## Exercise requirements
Retype the data that follows exactly. No pictures belong in the copy.

[Saved entries]
....

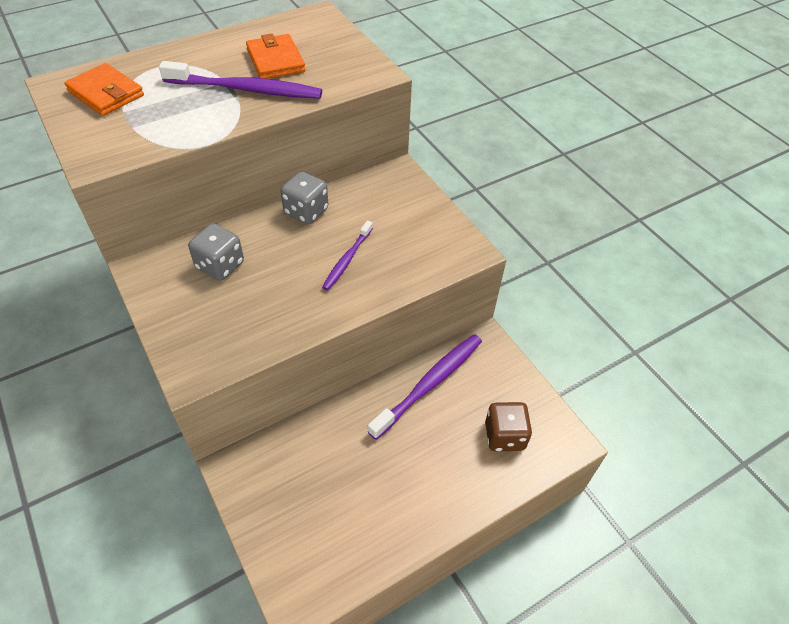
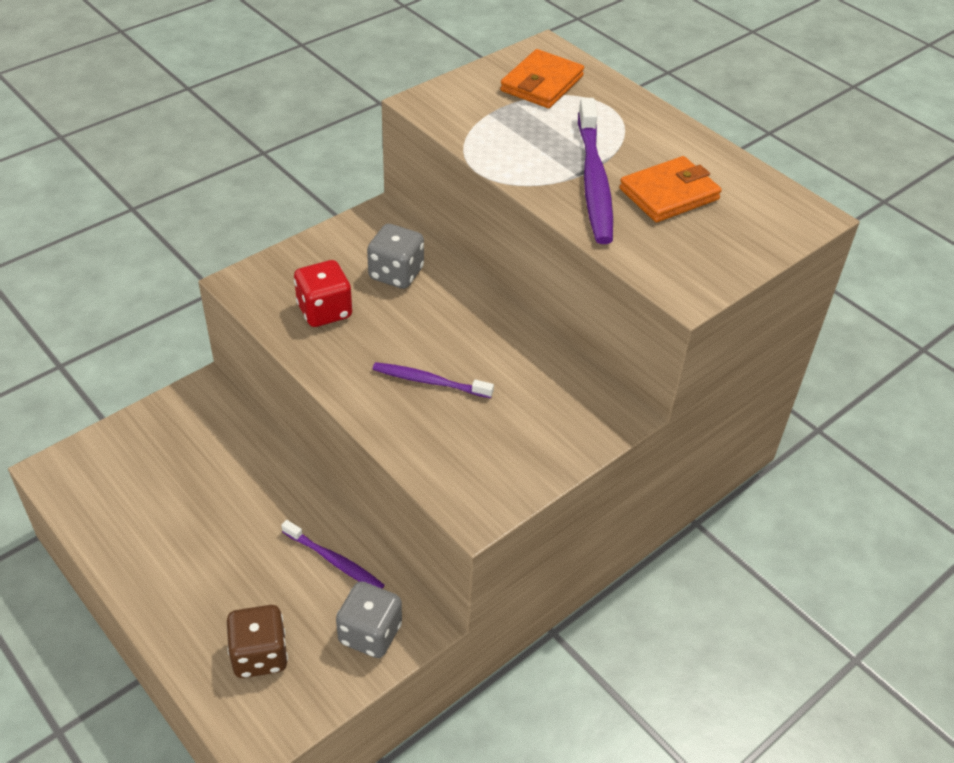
camera: 80 degrees right, 5 degrees down
(249, 316) = (324, 311): none -> red dice
(306, 211) = (506, 330): grey dice -> grey dice (370, 633)
(430, 383) = (335, 561): purple toothbrush -> purple toothbrush, size x0.58

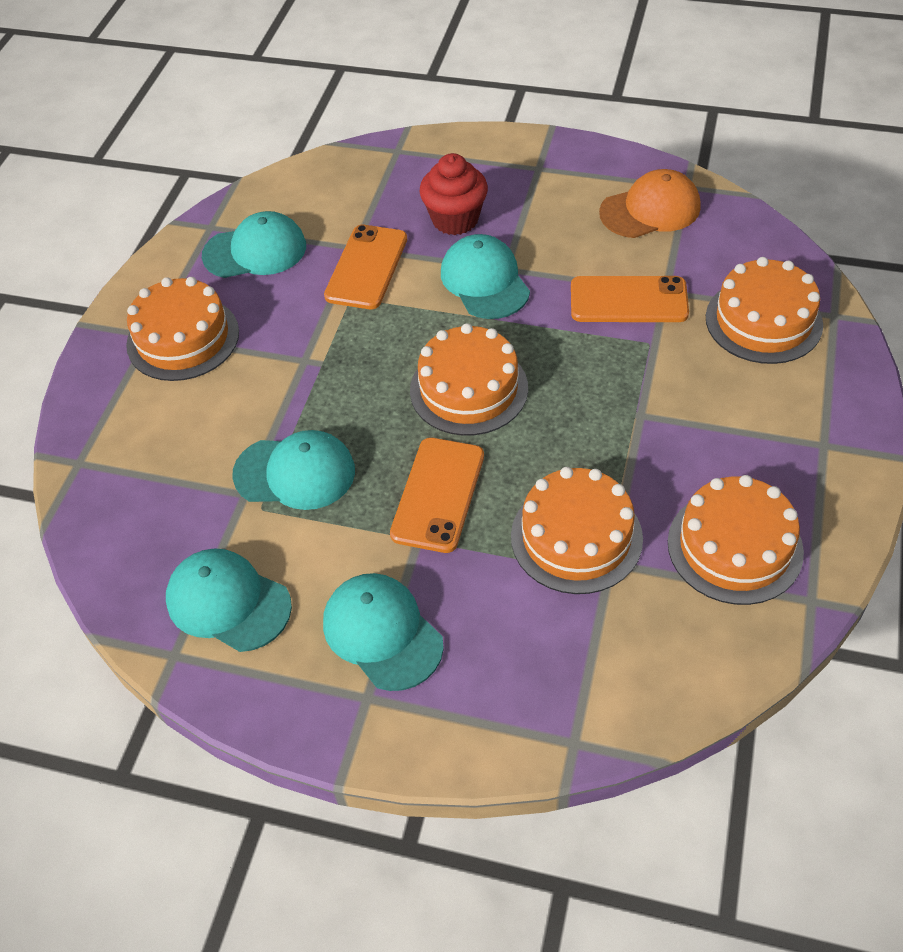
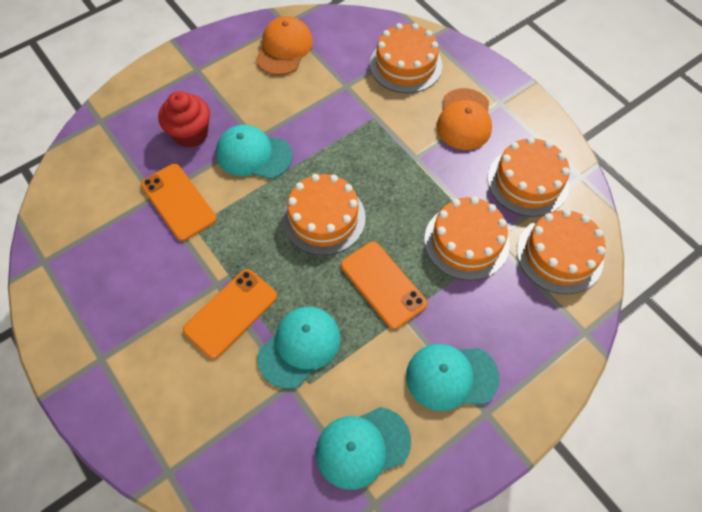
camera: 55 degrees left, 10 degrees up
(183, 338) = (126, 340): orange cake -> orange cake (559, 254)
(255, 251) = (96, 250): turquoise cap -> none
(628, 300) = (336, 104): orange phone -> orange phone (231, 313)
(752, 425) = (464, 119): none -> orange cap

....

## Completed task
camera: 80 degrees right, 5 degrees down
(249, 316) = (324, 311): none -> red dice
(306, 211) = (506, 330): grey dice -> grey dice (370, 633)
(430, 383) = (335, 561): purple toothbrush -> purple toothbrush, size x0.58

camera: 55 degrees left, 10 degrees up
(183, 338) = (126, 340): orange cake -> orange cake (559, 254)
(255, 251) = (96, 250): turquoise cap -> none
(628, 300) = (336, 104): orange phone -> orange phone (231, 313)
(752, 425) = (464, 119): none -> orange cap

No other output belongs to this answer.